═══ Records for processing ═══

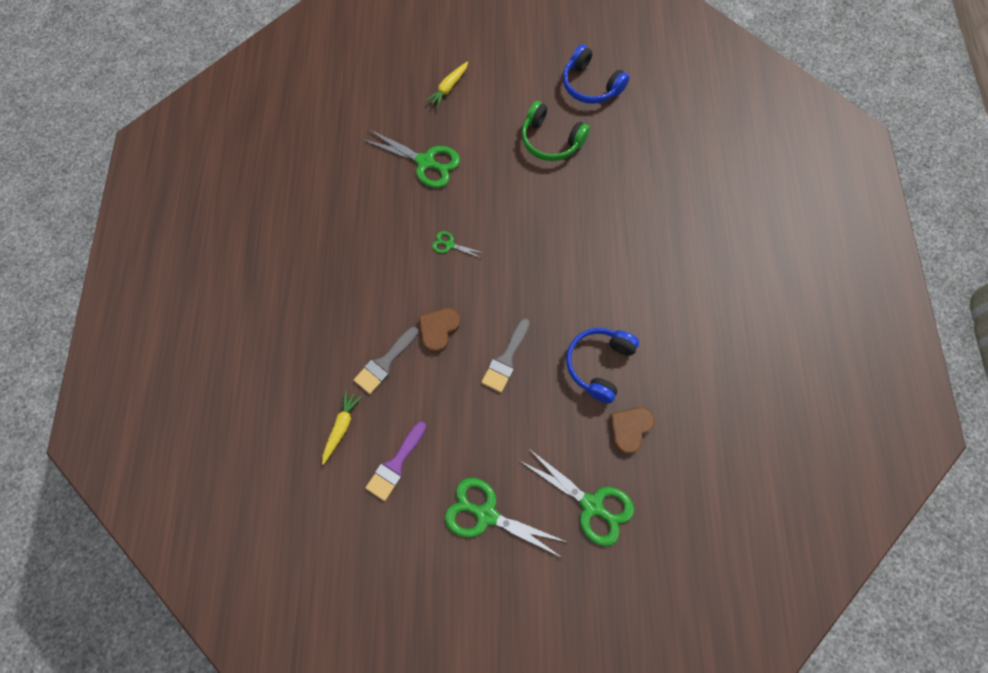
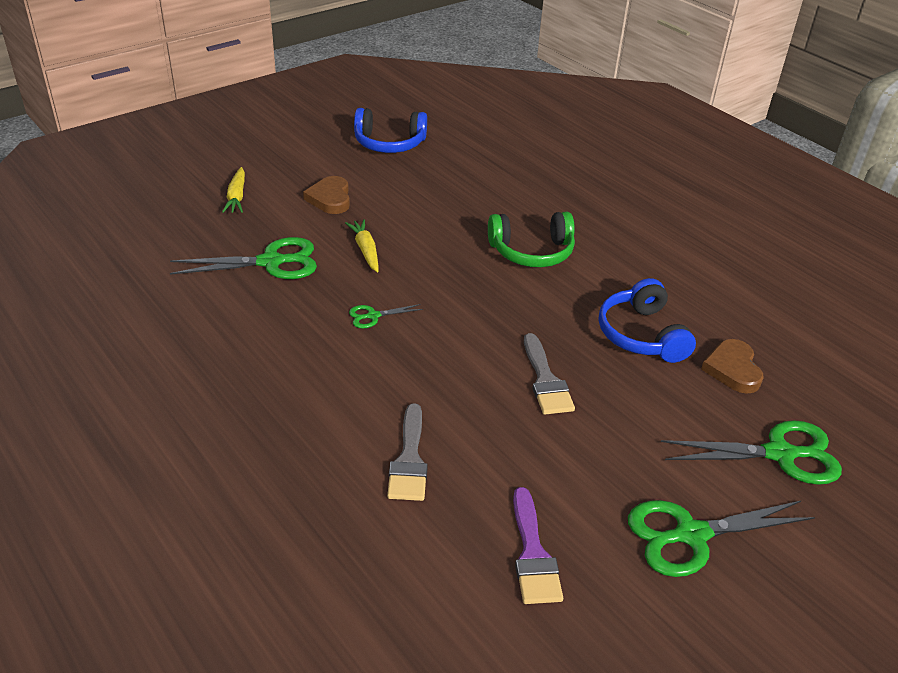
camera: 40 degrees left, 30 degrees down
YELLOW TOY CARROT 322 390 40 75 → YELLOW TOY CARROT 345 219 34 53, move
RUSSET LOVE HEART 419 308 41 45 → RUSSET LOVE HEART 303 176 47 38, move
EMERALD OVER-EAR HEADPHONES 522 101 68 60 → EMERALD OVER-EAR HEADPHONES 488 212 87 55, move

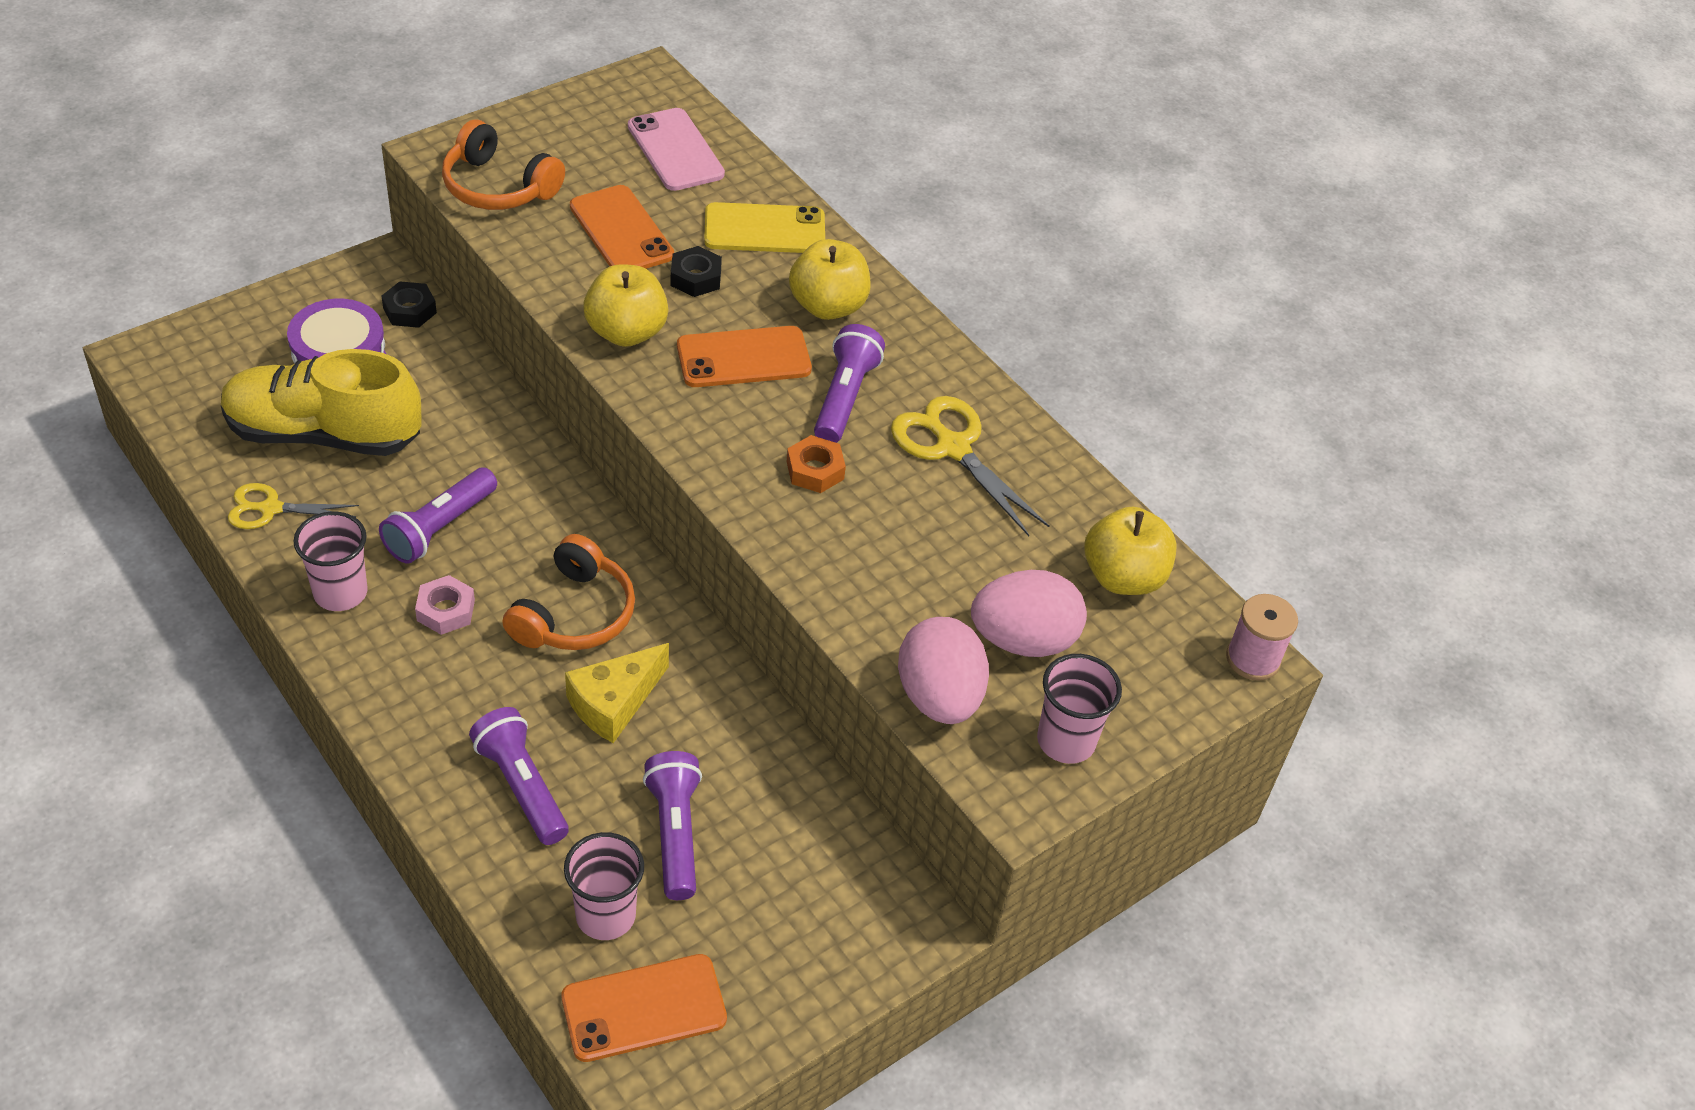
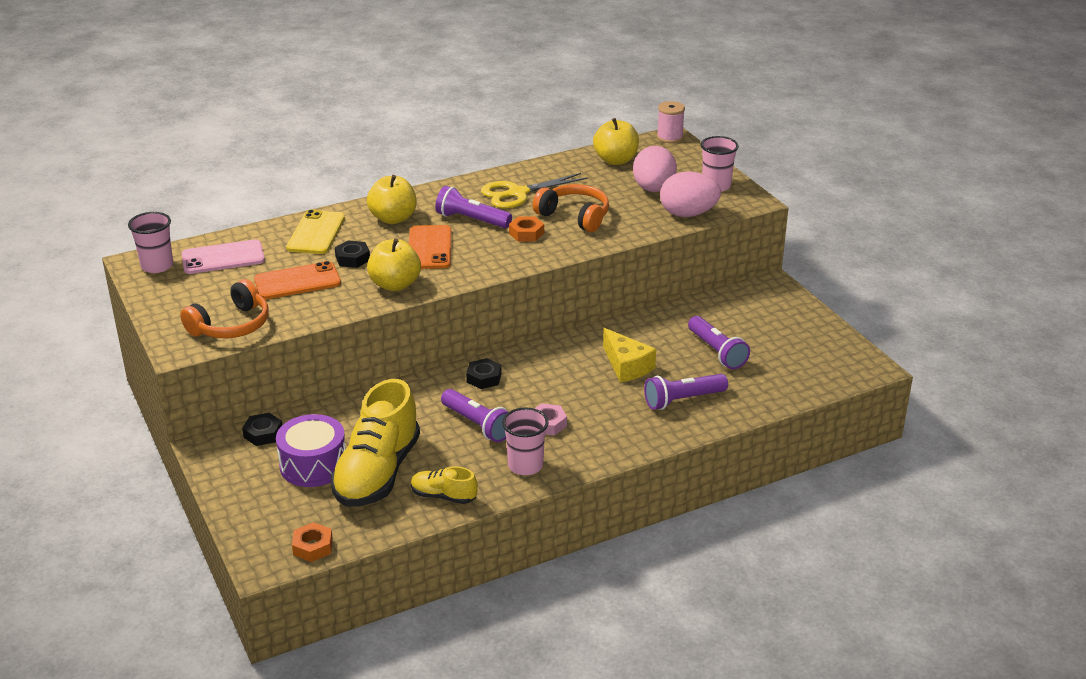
camera: 75 degrees left, 15 degrees down
BRIGHT ORANGE PHONE 562 954 165 108 → -
- → BRIGHT ORANGE HEXAGON NUT 292 522 41 40
- → JET-BLACK HEXAGON NUT 466 358 35 31
BRIGHT ORANGE OVER-EAR HEADPHONES 502 534 133 116 → BRIGHT ORANGE OVER-EAR HEADPHONES 533 184 76 48, move
PINK BEAKER 564 832 80 108 → PINK BEAKER 128 212 45 61, move
YELLOW SCISSORS 228 483 131 46 → YELLOW SHOE 411 466 67 38
VIOLET FLASHLIGHT 643 751 59 149 → VIOLET FLASHLIGHT 688 316 62 53, 120 degrees counterclockwise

═══

### Exercise brief
Exactly the lines from the one holding "RUSSET LOVE HEART 419" through the last line of the entries must be set down, with nothing added and no pictures.

### Written answer
RUSSET LOVE HEART 419 308 41 45 → RUSSET LOVE HEART 303 176 47 38, move
EMERALD OVER-EAR HEADPHONES 522 101 68 60 → EMERALD OVER-EAR HEADPHONES 488 212 87 55, move

camera: 75 degrees left, 15 degrees down
BRIGHT ORANGE PHONE 562 954 165 108 → -
- → BRIGHT ORANGE HEXAGON NUT 292 522 41 40
- → JET-BLACK HEXAGON NUT 466 358 35 31
BRIGHT ORANGE OVER-EAR HEADPHONES 502 534 133 116 → BRIGHT ORANGE OVER-EAR HEADPHONES 533 184 76 48, move
PINK BEAKER 564 832 80 108 → PINK BEAKER 128 212 45 61, move
YELLOW SCISSORS 228 483 131 46 → YELLOW SHOE 411 466 67 38
VIOLET FLASHLIGHT 643 751 59 149 → VIOLET FLASHLIGHT 688 316 62 53, 120 degrees counterclockwise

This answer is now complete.